---------- Material provided ----------
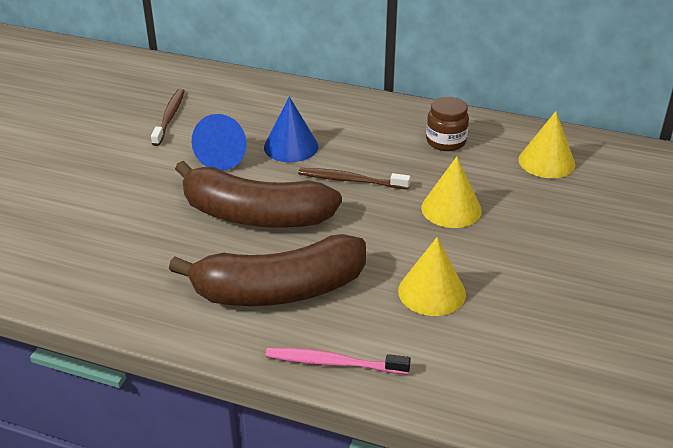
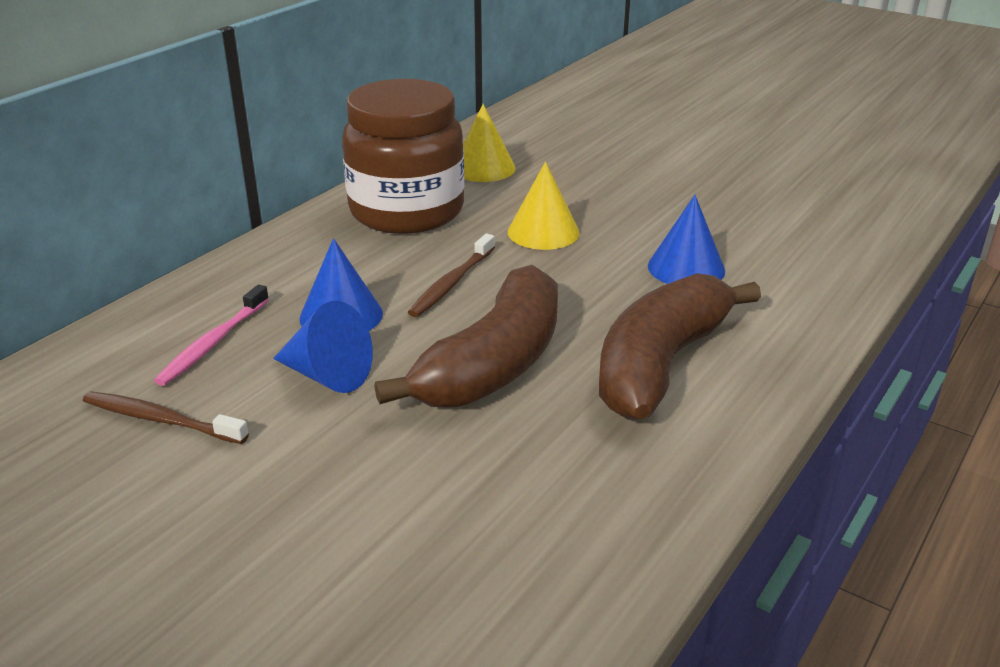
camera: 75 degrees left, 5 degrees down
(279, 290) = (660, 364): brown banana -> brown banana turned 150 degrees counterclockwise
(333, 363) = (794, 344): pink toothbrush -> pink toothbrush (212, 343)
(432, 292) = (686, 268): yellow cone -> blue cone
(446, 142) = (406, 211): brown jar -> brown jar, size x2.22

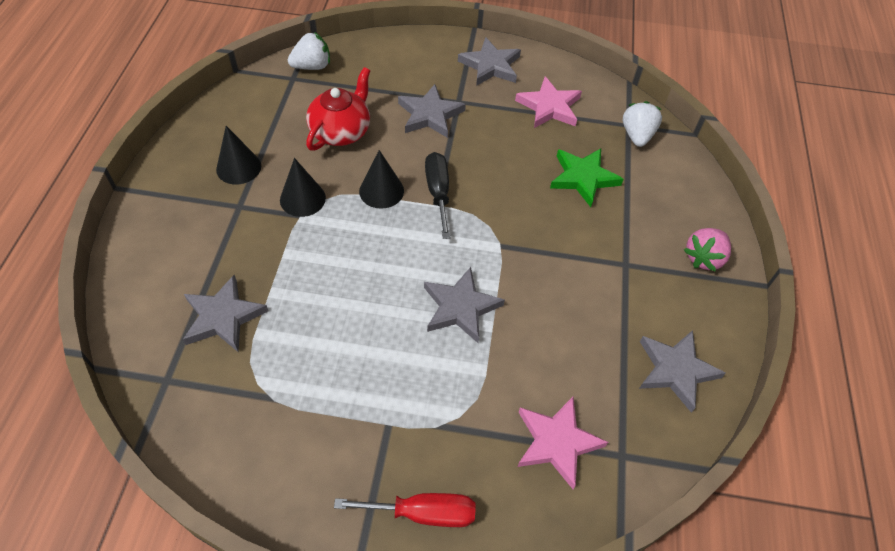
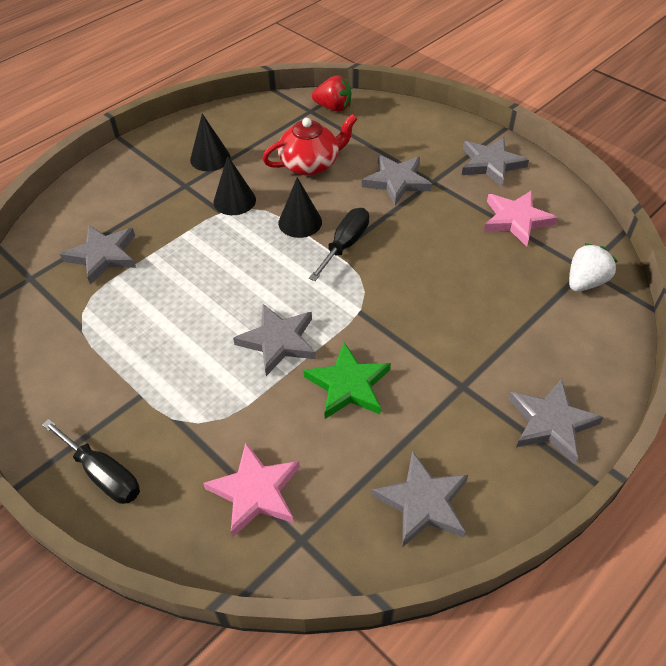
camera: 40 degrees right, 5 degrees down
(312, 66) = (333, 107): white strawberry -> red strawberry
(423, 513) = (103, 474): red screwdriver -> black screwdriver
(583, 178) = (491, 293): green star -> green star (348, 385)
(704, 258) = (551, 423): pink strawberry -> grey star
----------
• What is being asked:
Your reply should restate every entry exactly, with the pictures left out.

• Your response:
camera: 75 degrees left, 5 degrees down
(279, 290) = (660, 364): brown banana -> brown banana turned 150 degrees counterclockwise
(333, 363) = (794, 344): pink toothbrush -> pink toothbrush (212, 343)
(432, 292) = (686, 268): yellow cone -> blue cone
(446, 142) = (406, 211): brown jar -> brown jar, size x2.22

camera: 40 degrees right, 5 degrees down
(312, 66) = (333, 107): white strawberry -> red strawberry
(423, 513) = (103, 474): red screwdriver -> black screwdriver
(583, 178) = (491, 293): green star -> green star (348, 385)
(704, 258) = (551, 423): pink strawberry -> grey star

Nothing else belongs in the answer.